───── Data provided ─────
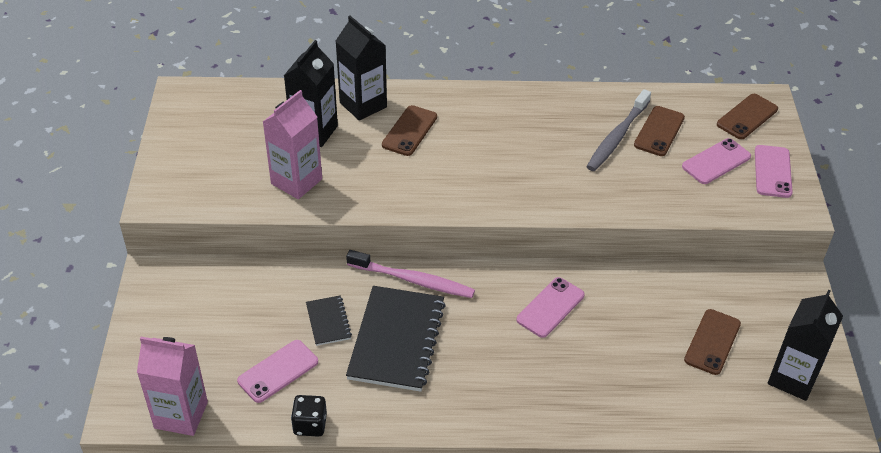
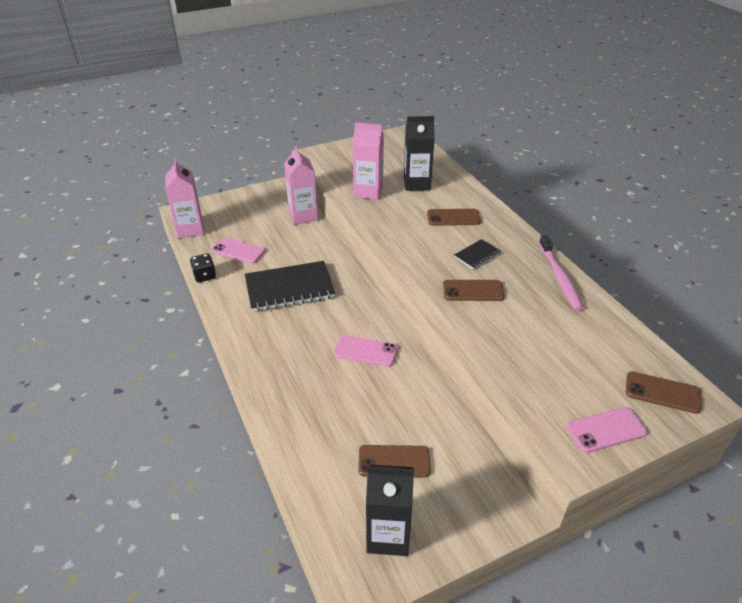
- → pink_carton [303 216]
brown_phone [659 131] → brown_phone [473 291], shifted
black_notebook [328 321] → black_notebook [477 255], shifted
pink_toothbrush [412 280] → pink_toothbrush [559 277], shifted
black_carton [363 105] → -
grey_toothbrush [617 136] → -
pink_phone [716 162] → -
─────
**Exercise directions**: Pull every line containing the word "shifted" out of the entries above.

**Result**:
brown_phone [659 131] → brown_phone [473 291], shifted
black_notebook [328 321] → black_notebook [477 255], shifted
pink_toothbrush [412 280] → pink_toothbrush [559 277], shifted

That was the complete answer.